**SUPPLIED INFORMATION:**

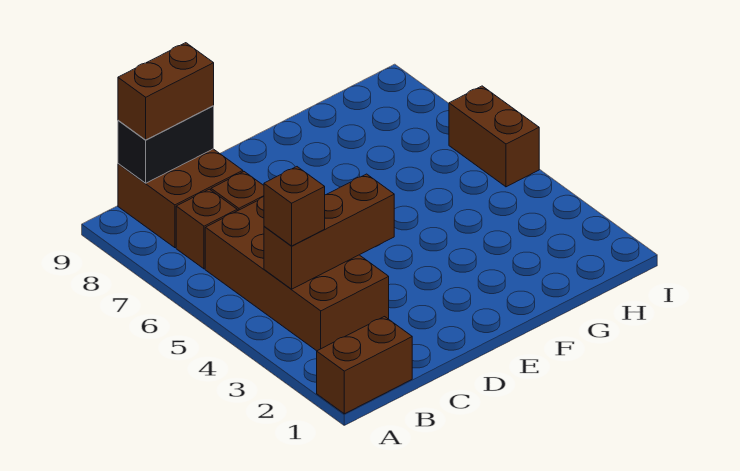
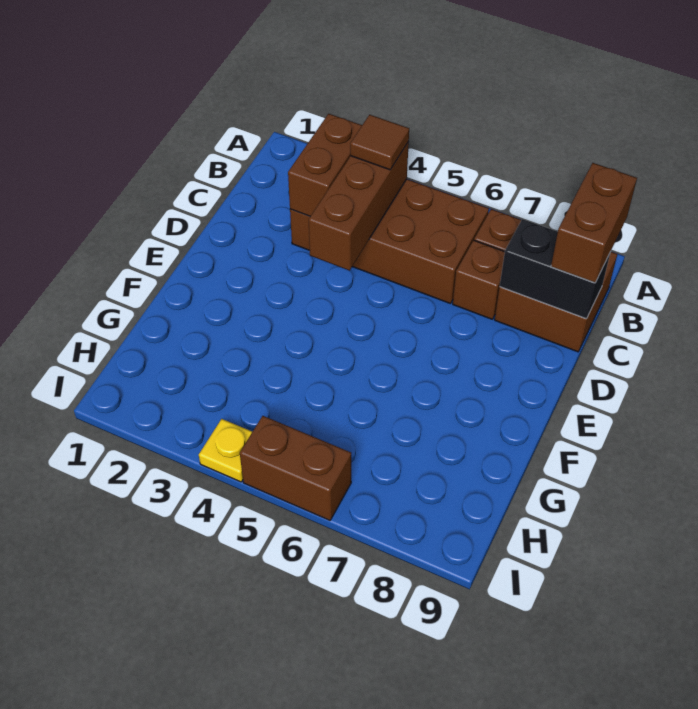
brown brick A1:B1 level 1 -> brown brick B3:C3 level 2
brown brick B4 level 3 -> brown tile B4 level 3
black brick B9:C9 level 2 -> black brick C8:C9 level 2
none -> yellow plate I4 level 1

**PROBLEM TO WORK ON:**
In your copy of the listing above, reproduce each line exactly and omit all pictures.

**REPLY TO THE EXERCISE:**
brown brick A1:B1 level 1 -> brown brick B3:C3 level 2
brown brick B4 level 3 -> brown tile B4 level 3
black brick B9:C9 level 2 -> black brick C8:C9 level 2
none -> yellow plate I4 level 1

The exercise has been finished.